Assignment -> Return, exactly as written, the lines of the material from its top through the line with "turquoise wallet: 2 -> 0", keeping pictures out.

Provided data ->
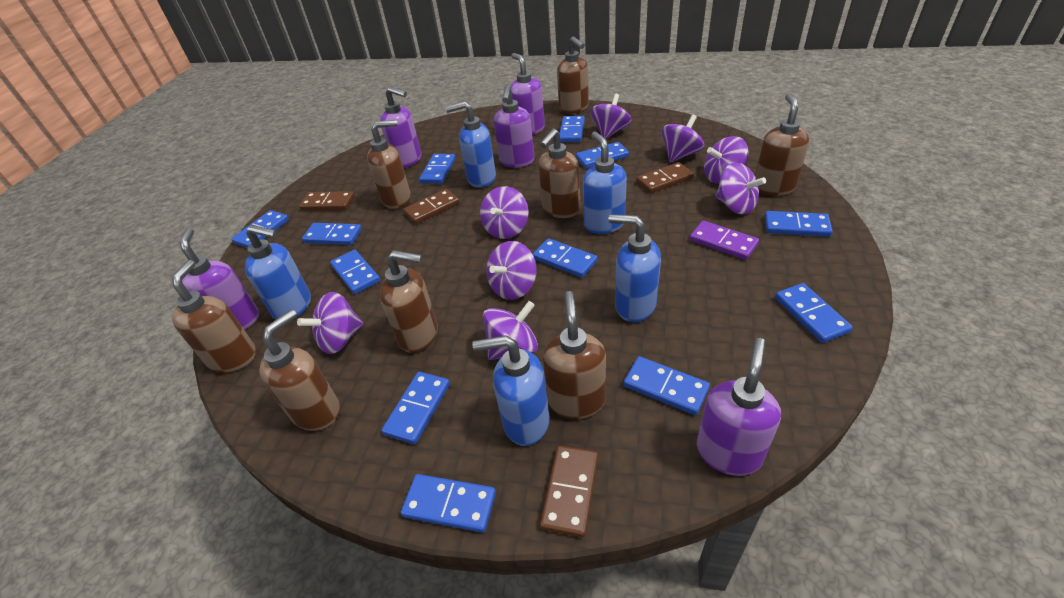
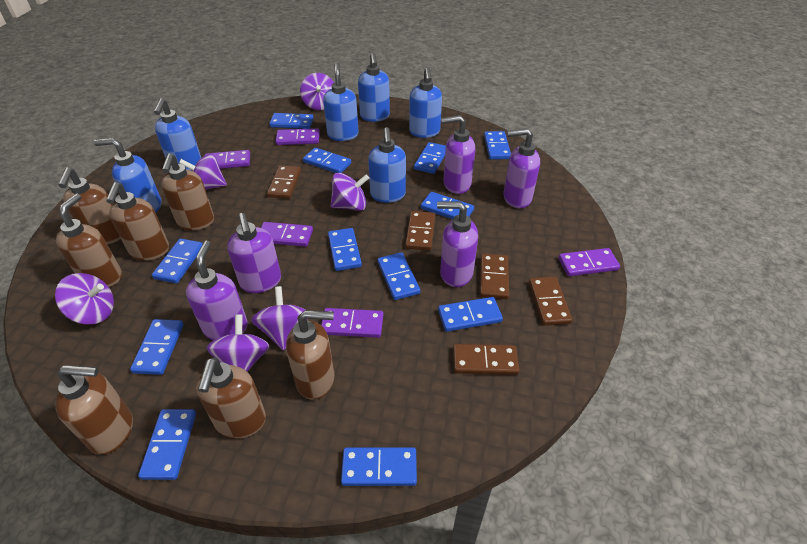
blue soap dispenser: 5 -> 6
brown domino: 4 -> 5
brown soap dispenser: 8 -> 7
purple domino: 1 -> 5
purple spinning top: 8 -> 6

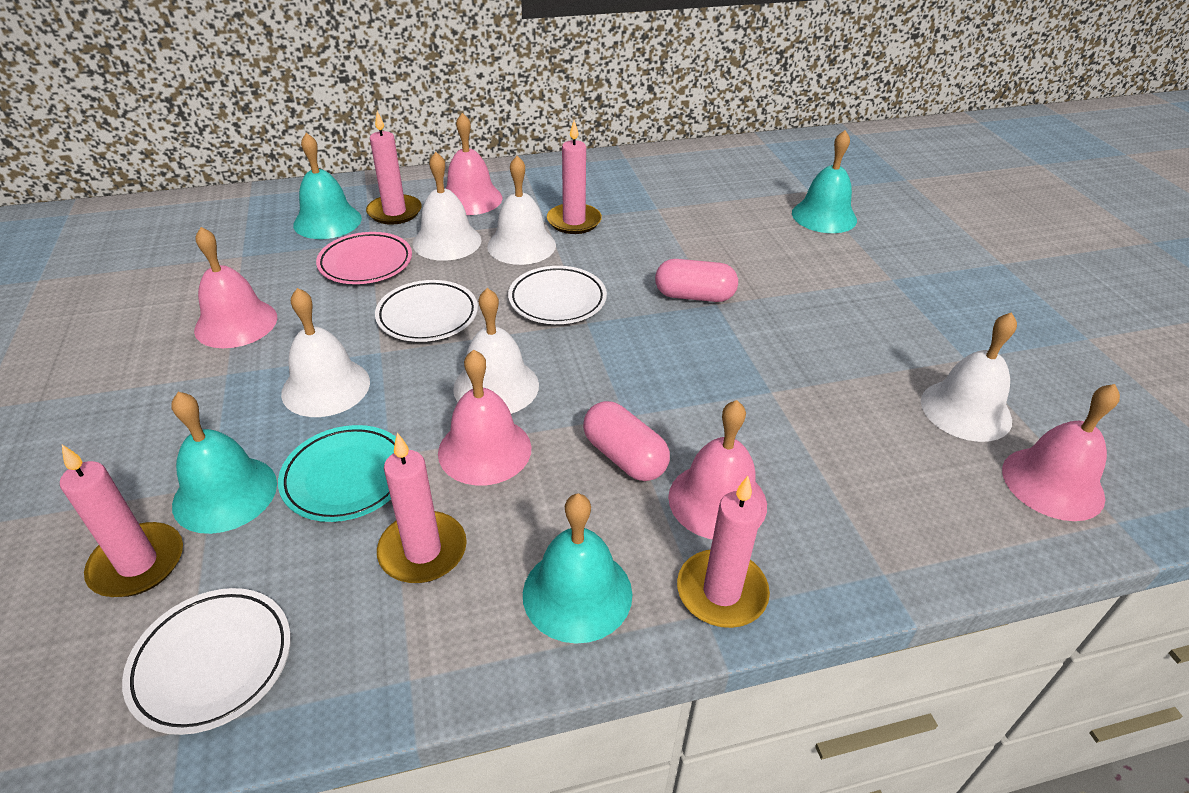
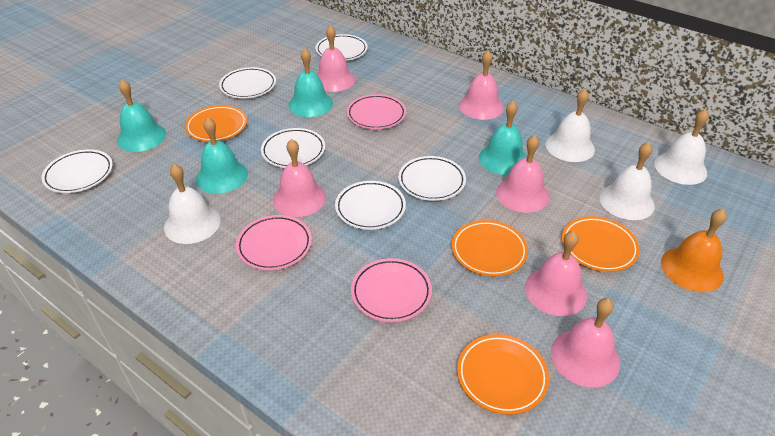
orange bell: 0 -> 1
orange plate: 0 -> 4
pink bell: 5 -> 6
pink candle: 5 -> 0
pink capsule: 2 -> 0
pink plate: 1 -> 3
turquoise plate: 1 -> 0
white bell: 5 -> 4
white plate: 3 -> 6

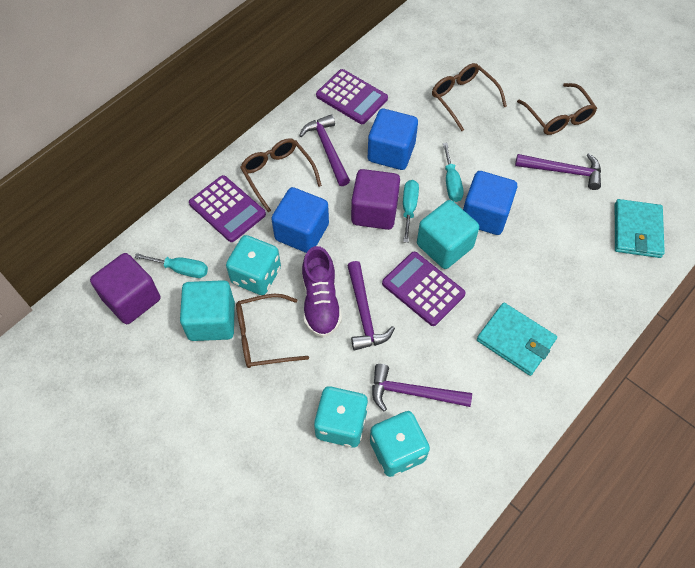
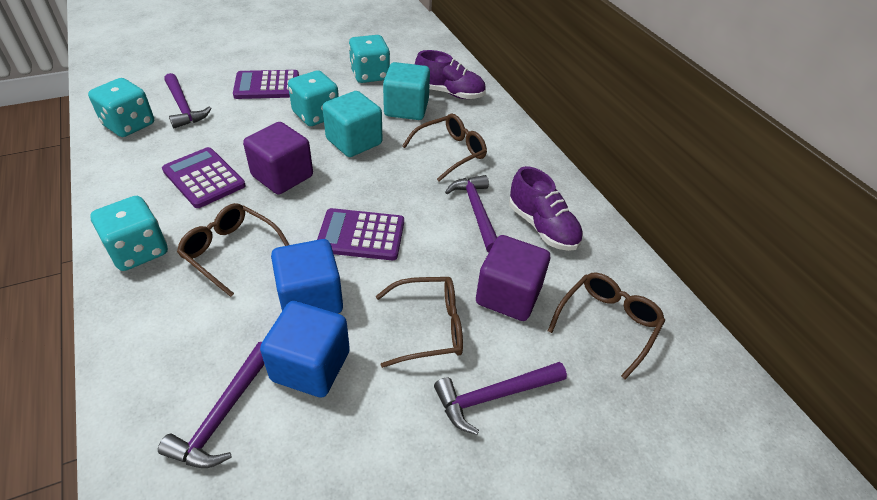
blue cube: 3 -> 2
purple shoe: 1 -> 2
turquoise dice: 3 -> 4
turquoise screwdriver: 3 -> 0
turquoise wallet: 2 -> 0

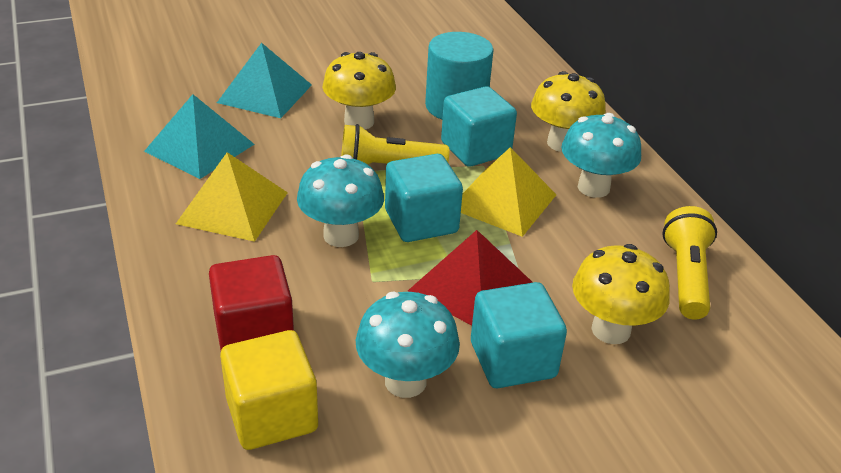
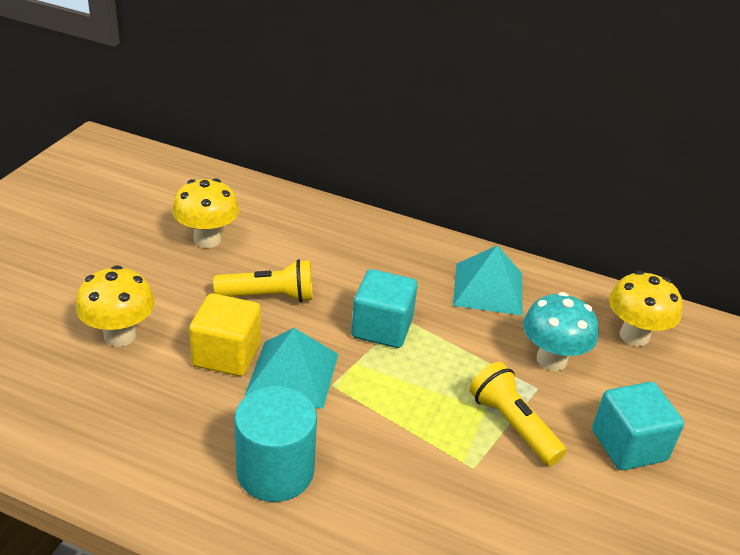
red cube: 1 -> 0
red pyramid: 1 -> 0
turquoise cube: 3 -> 2
turquoise mushroom: 3 -> 1
yellow pyramid: 2 -> 0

Response ->
blue soap dispenser: 5 -> 6
brown domino: 4 -> 5
brown soap dispenser: 8 -> 7
purple domino: 1 -> 5
purple spinning top: 8 -> 6

orange bell: 0 -> 1
orange plate: 0 -> 4
pink bell: 5 -> 6
pink candle: 5 -> 0
pink capsule: 2 -> 0
pink plate: 1 -> 3
turquoise plate: 1 -> 0
white bell: 5 -> 4
white plate: 3 -> 6

blue cube: 3 -> 2
purple shoe: 1 -> 2
turquoise dice: 3 -> 4
turquoise screwdriver: 3 -> 0
turquoise wallet: 2 -> 0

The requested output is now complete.